# Exercise
The entries are to be repeated exactly, with all pictures omitted.

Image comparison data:

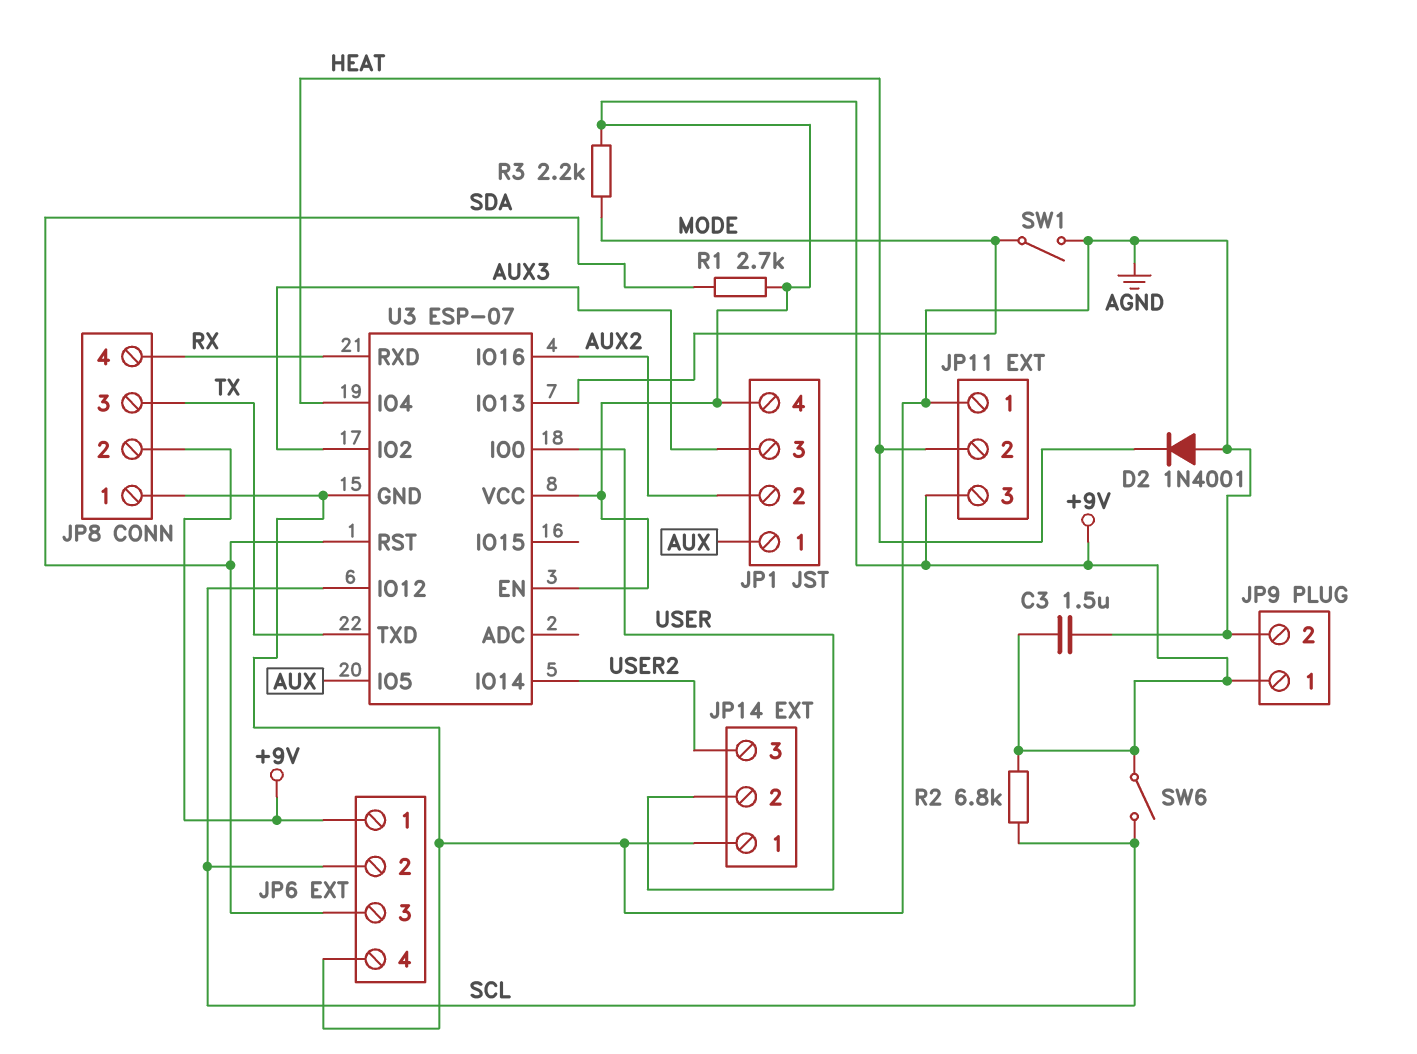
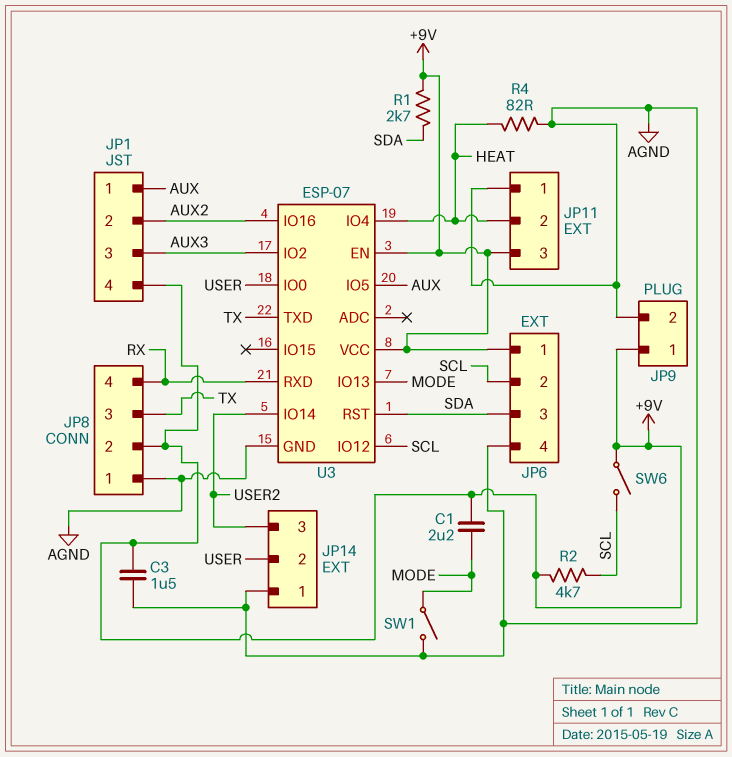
C1: none -> 2.2uF (+9V, MODE)
D2: diode 1N4001 (A AGND, K HEAT) -> none
R2: 6.8k (+9V, SCL) -> 4.7k (+9V, SCL)
R3: 2.2k (+9V, MODE) -> none
R4: none -> 82 (AGND, HEAT)

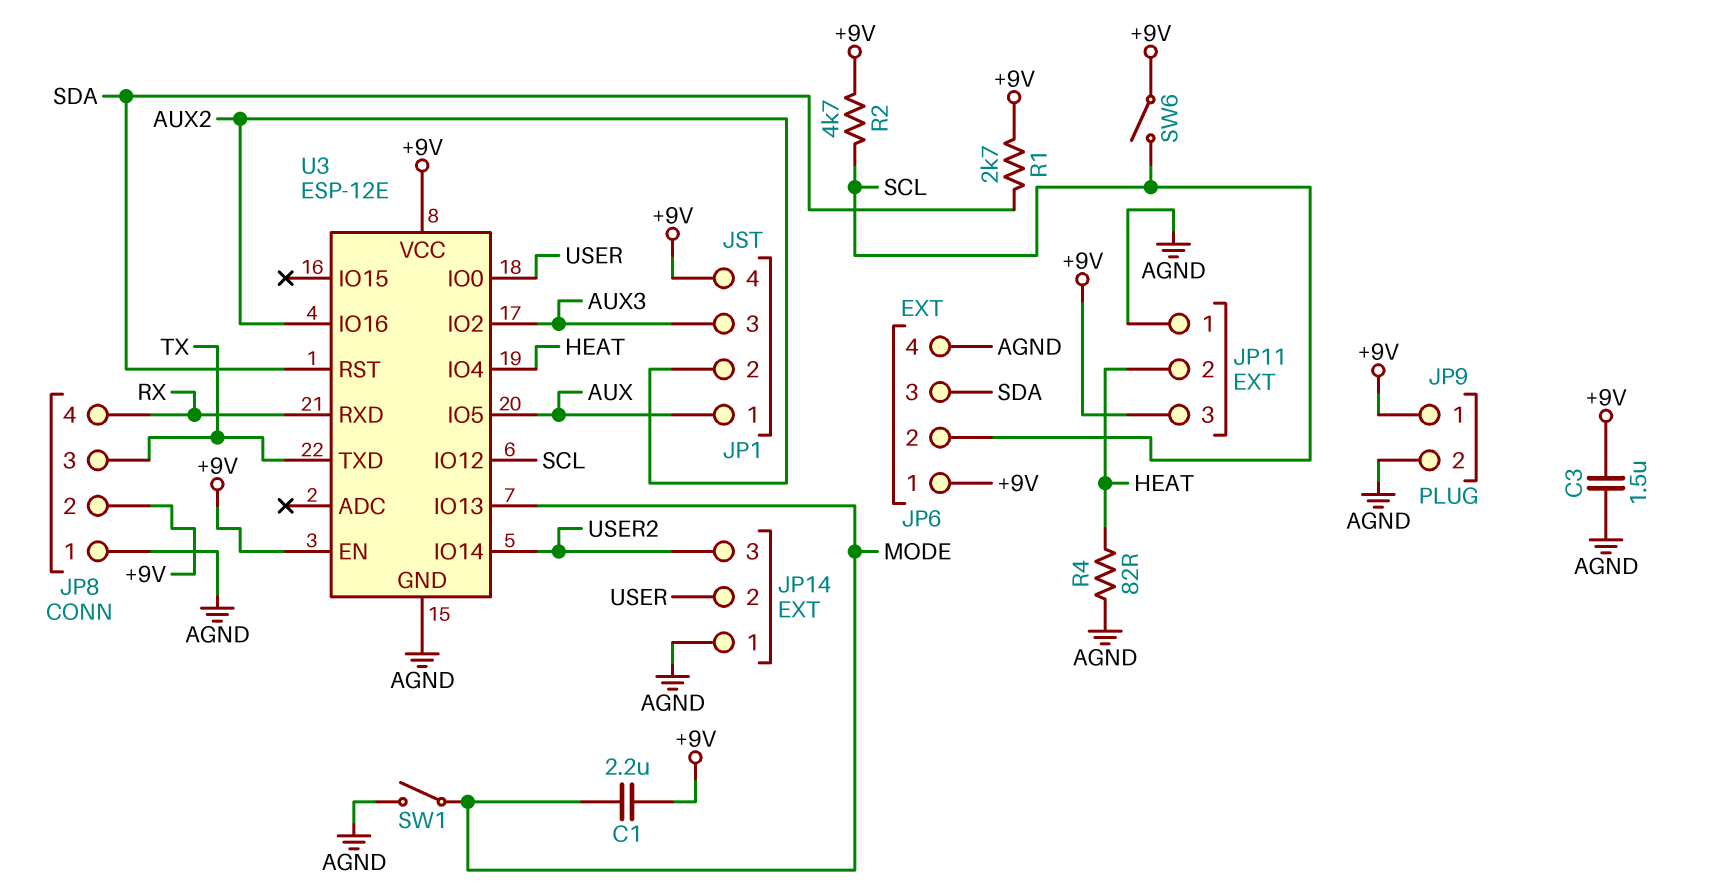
U3: ESP-07 -> ESP-12E

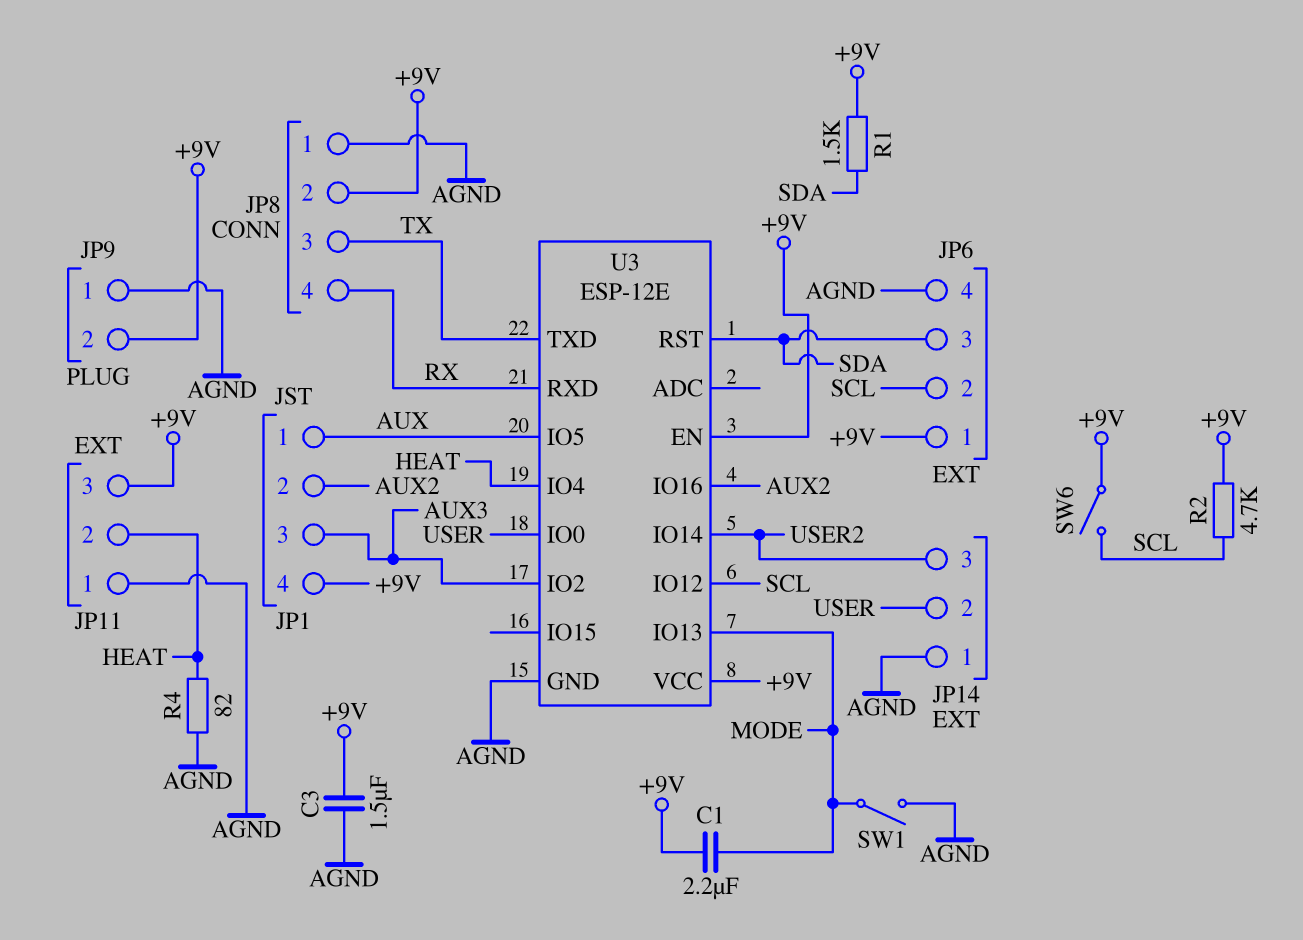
JP9 pin 1: +9V -> AGND
JP9 pin 2: AGND -> +9V
R1: 2.7k (+9V, SDA) -> 1.5k (+9V, SDA)

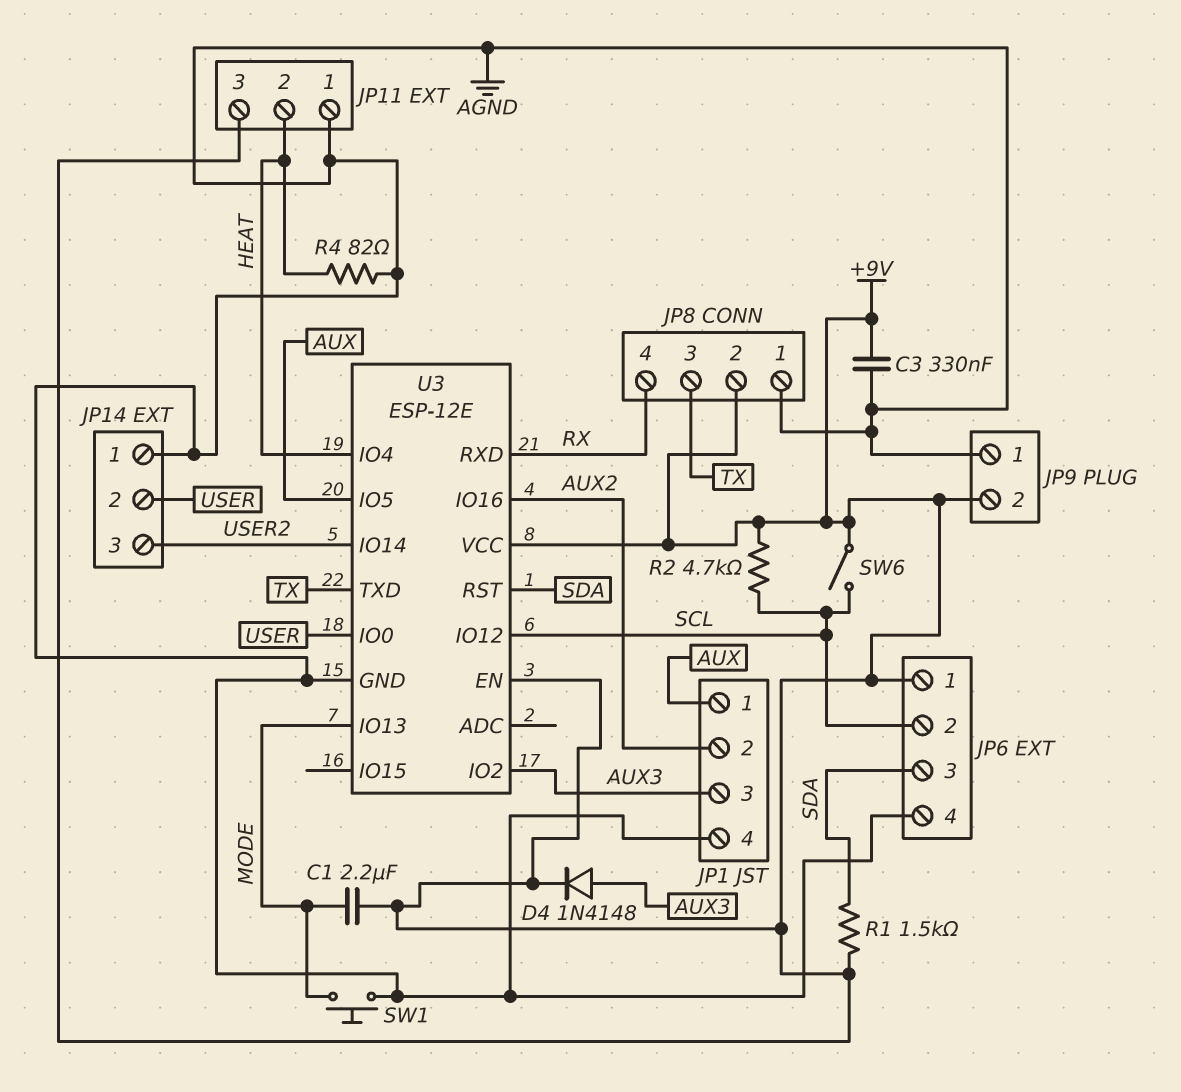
C3: 1.5uF (+9V, AGND) -> 330nF (+9V, AGND)
D4: none -> diode 1N4148 (A AUX3, K +9V)
JP1 pin 4: +9V -> AGND
SW1: switch (AGND, MODE) -> button (AGND, MODE)

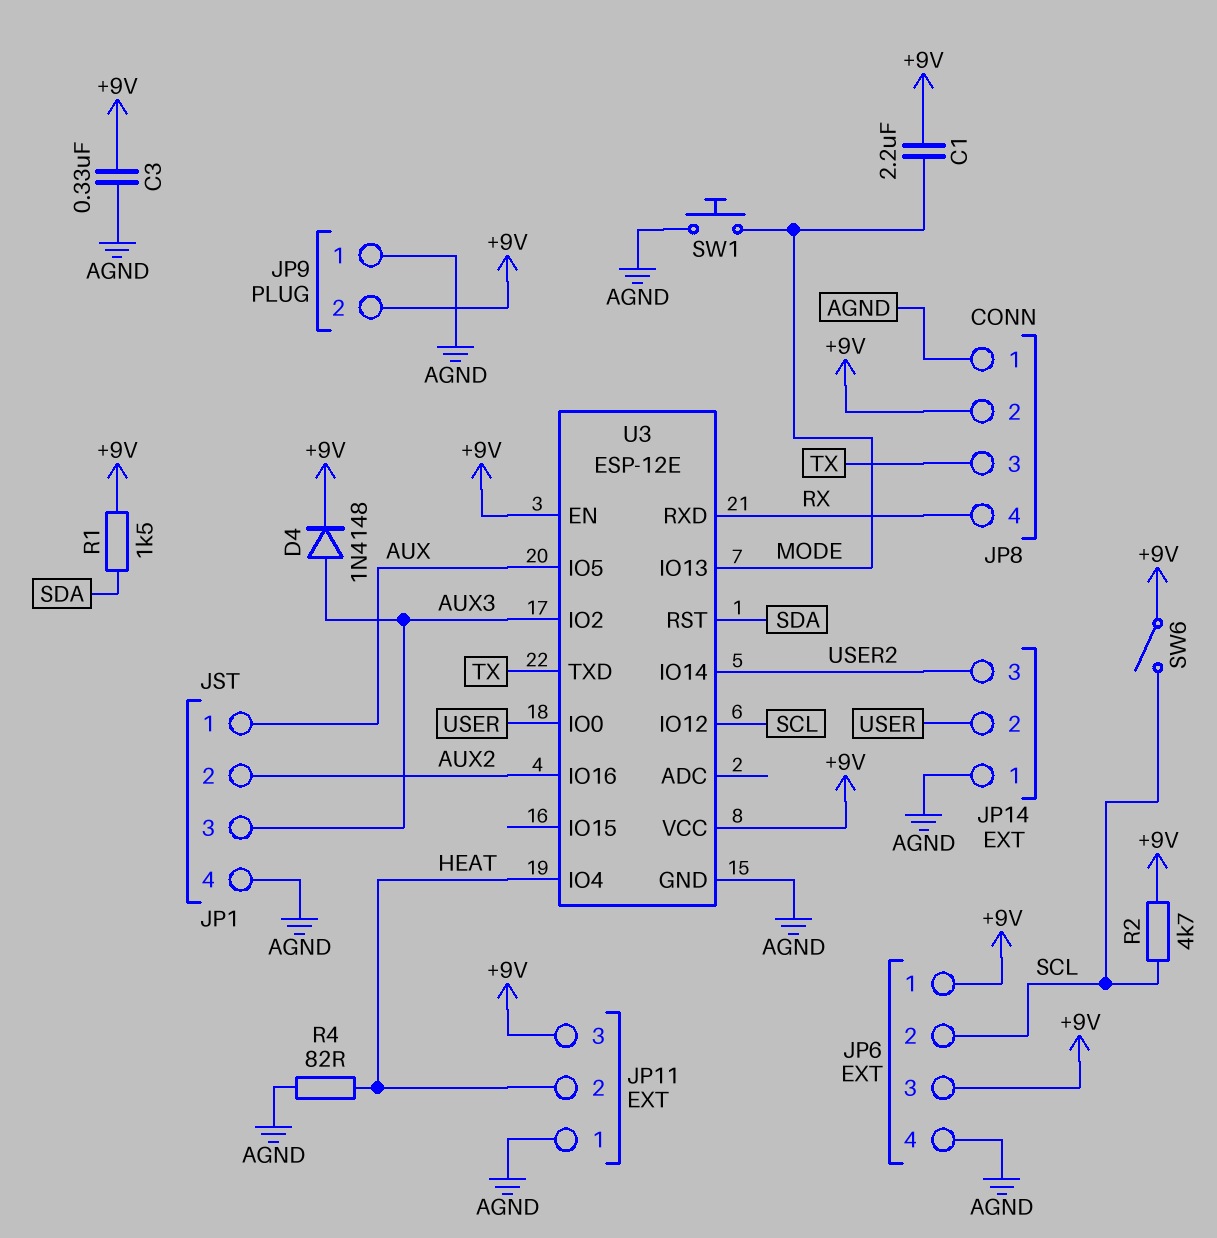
JP6 pin 3: SDA -> +9V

# Problem solution
C1: none -> 2.2uF (+9V, MODE)
D2: diode 1N4001 (A AGND, K HEAT) -> none
R2: 6.8k (+9V, SCL) -> 4.7k (+9V, SCL)
R3: 2.2k (+9V, MODE) -> none
R4: none -> 82 (AGND, HEAT)

U3: ESP-07 -> ESP-12E

JP9 pin 1: +9V -> AGND
JP9 pin 2: AGND -> +9V
R1: 2.7k (+9V, SDA) -> 1.5k (+9V, SDA)

C3: 1.5uF (+9V, AGND) -> 330nF (+9V, AGND)
D4: none -> diode 1N4148 (A AUX3, K +9V)
JP1 pin 4: +9V -> AGND
SW1: switch (AGND, MODE) -> button (AGND, MODE)

JP6 pin 3: SDA -> +9V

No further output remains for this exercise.